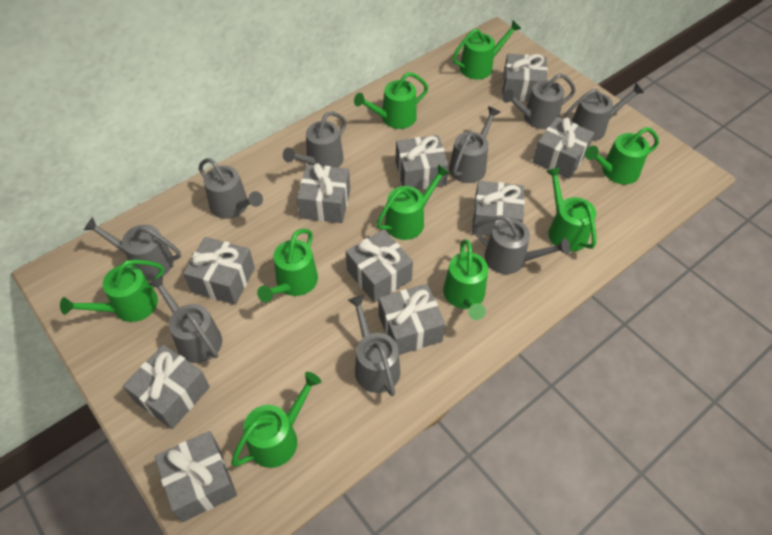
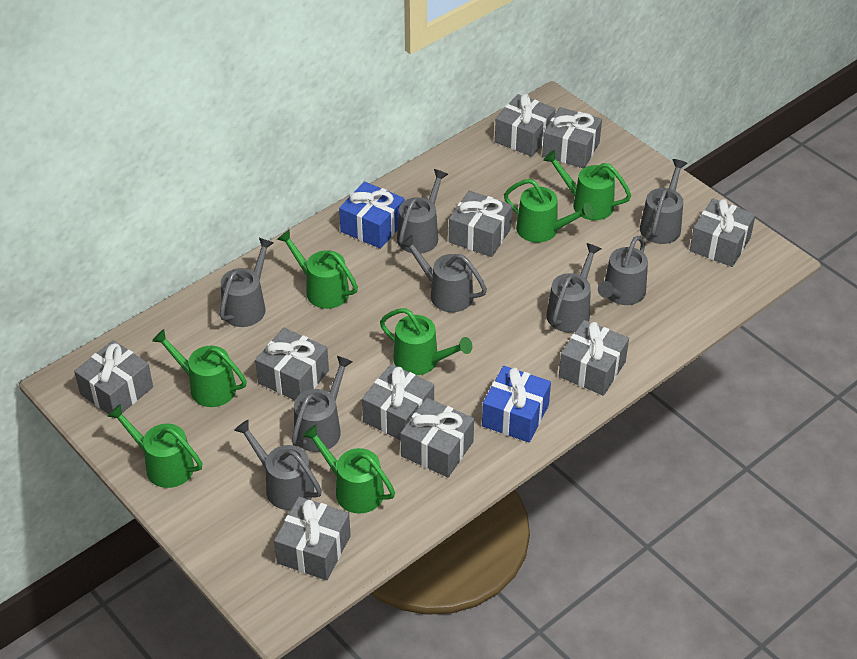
blue gift: 0 -> 2
green watering can: 9 -> 7
grey watering can: 9 -> 8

→ Work task
Return the listing above word for word, with the pictures removed.

→ Expected output
blue gift: 0 -> 2
green watering can: 9 -> 7
grey watering can: 9 -> 8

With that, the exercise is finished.